*Task instructions:* Filter the listing so that only lines with the word "moved" remain.

-------- Given records

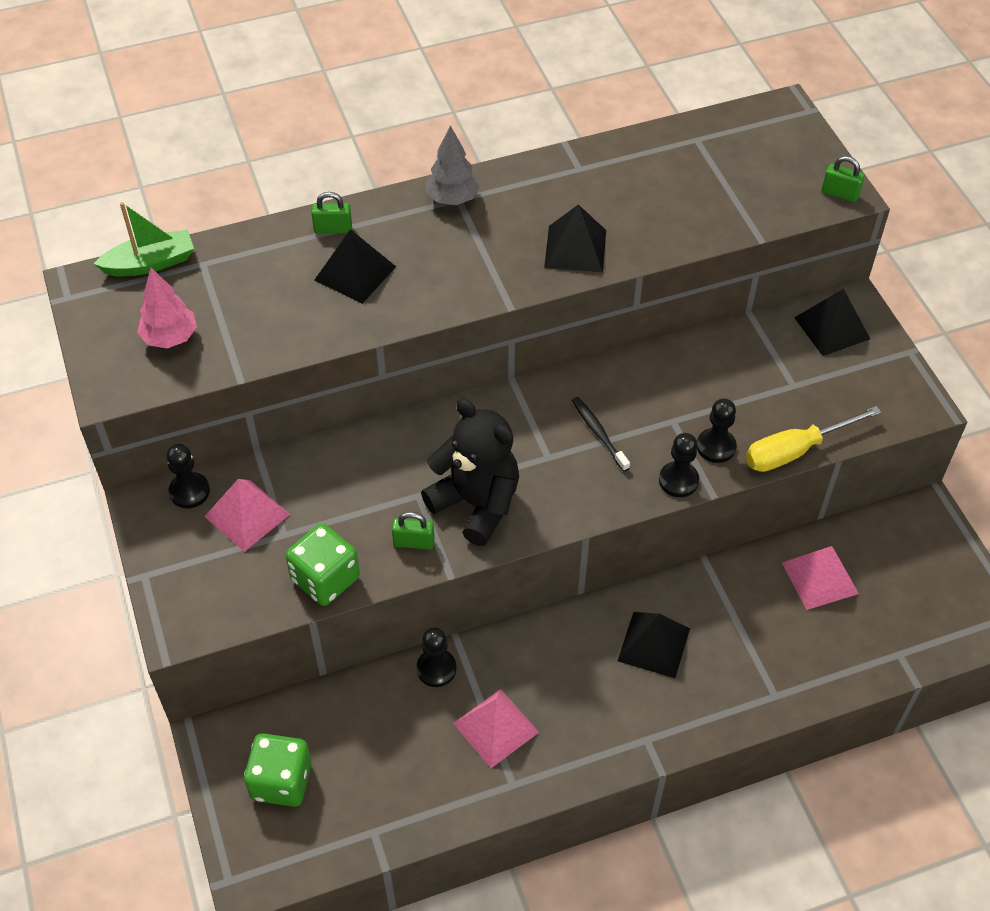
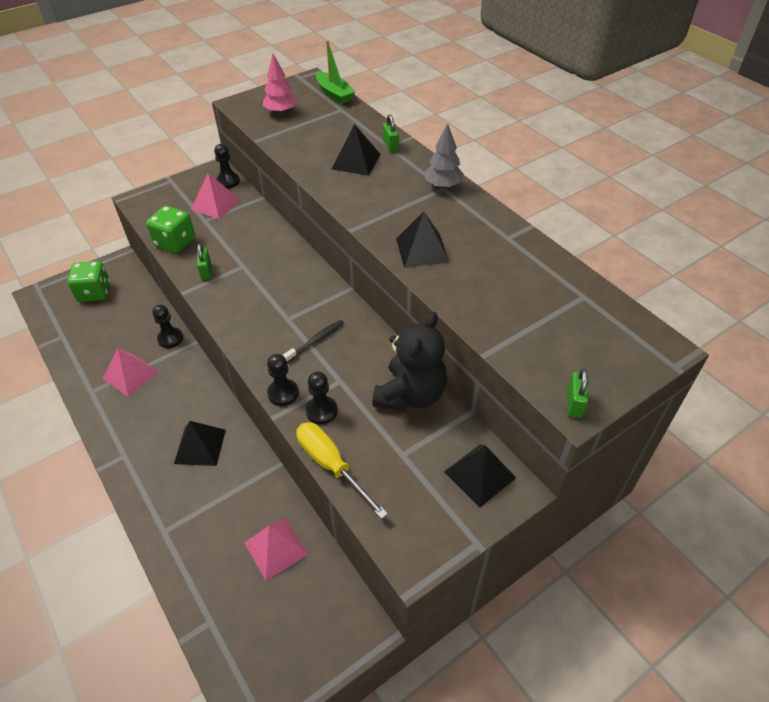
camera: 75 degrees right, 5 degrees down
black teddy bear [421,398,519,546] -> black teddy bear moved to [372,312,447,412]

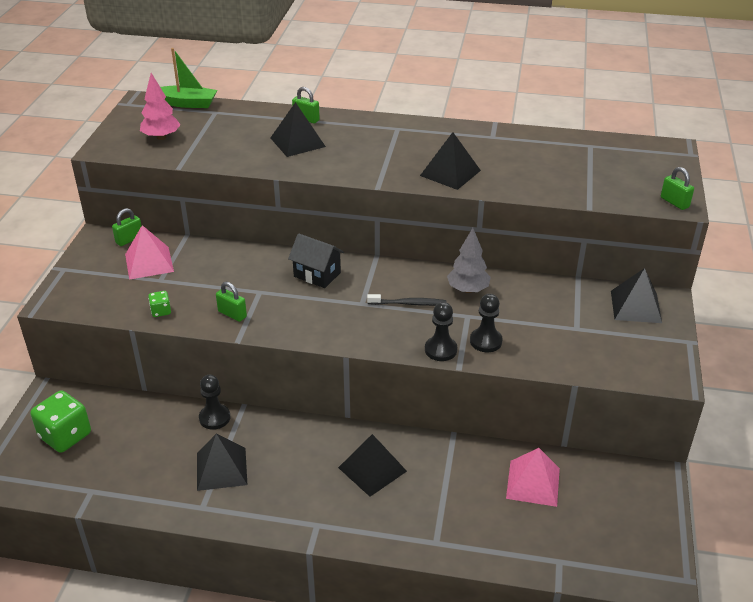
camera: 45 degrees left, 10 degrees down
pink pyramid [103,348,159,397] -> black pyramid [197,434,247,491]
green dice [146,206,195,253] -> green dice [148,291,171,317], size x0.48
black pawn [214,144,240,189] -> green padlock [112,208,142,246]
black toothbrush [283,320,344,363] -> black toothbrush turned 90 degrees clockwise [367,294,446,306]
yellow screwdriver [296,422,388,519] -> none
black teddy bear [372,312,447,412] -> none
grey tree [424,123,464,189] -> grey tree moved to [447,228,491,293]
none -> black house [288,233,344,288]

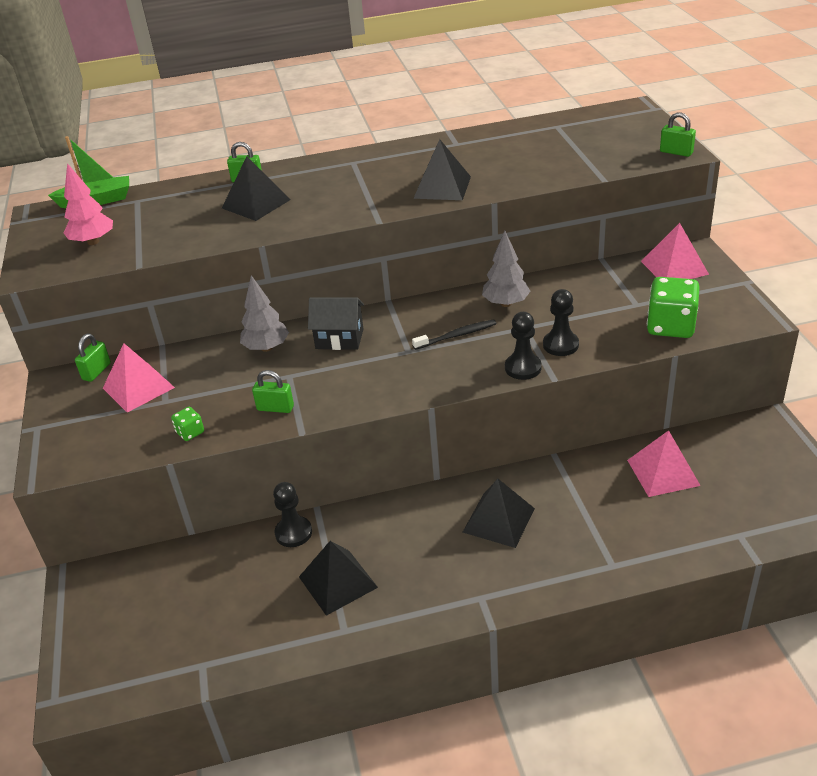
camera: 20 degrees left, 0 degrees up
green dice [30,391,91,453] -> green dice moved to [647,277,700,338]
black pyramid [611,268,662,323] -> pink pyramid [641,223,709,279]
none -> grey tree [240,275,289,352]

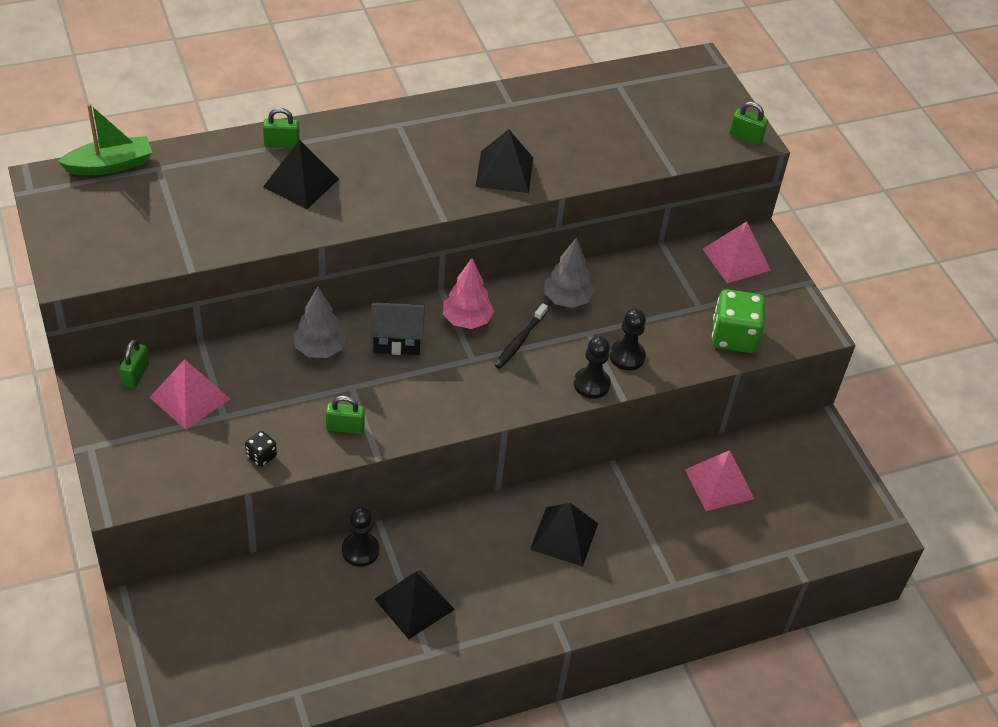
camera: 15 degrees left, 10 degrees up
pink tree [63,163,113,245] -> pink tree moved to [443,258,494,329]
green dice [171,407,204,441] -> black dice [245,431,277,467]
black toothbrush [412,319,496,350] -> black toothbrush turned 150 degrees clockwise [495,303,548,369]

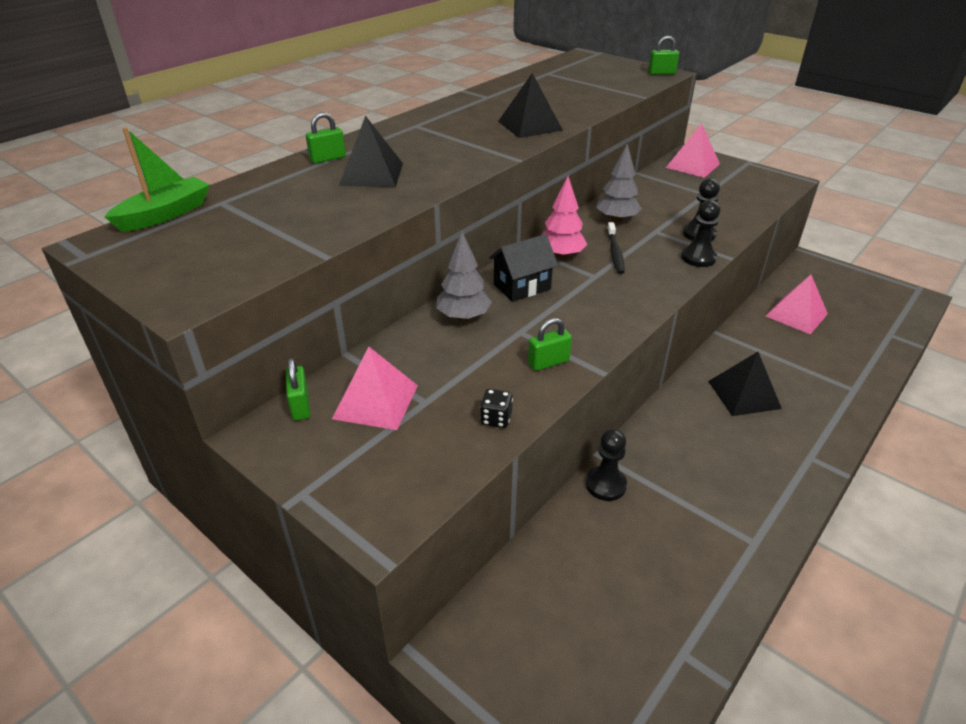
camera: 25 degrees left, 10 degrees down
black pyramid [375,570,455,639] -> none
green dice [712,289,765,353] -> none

----------------

*Expected output:*
black teddy bear [421,398,519,546] -> black teddy bear moved to [372,312,447,412]
grey tree [424,123,464,189] -> grey tree moved to [447,228,491,293]
green dice [30,391,91,453] -> green dice moved to [647,277,700,338]
pink tree [63,163,113,245] -> pink tree moved to [443,258,494,329]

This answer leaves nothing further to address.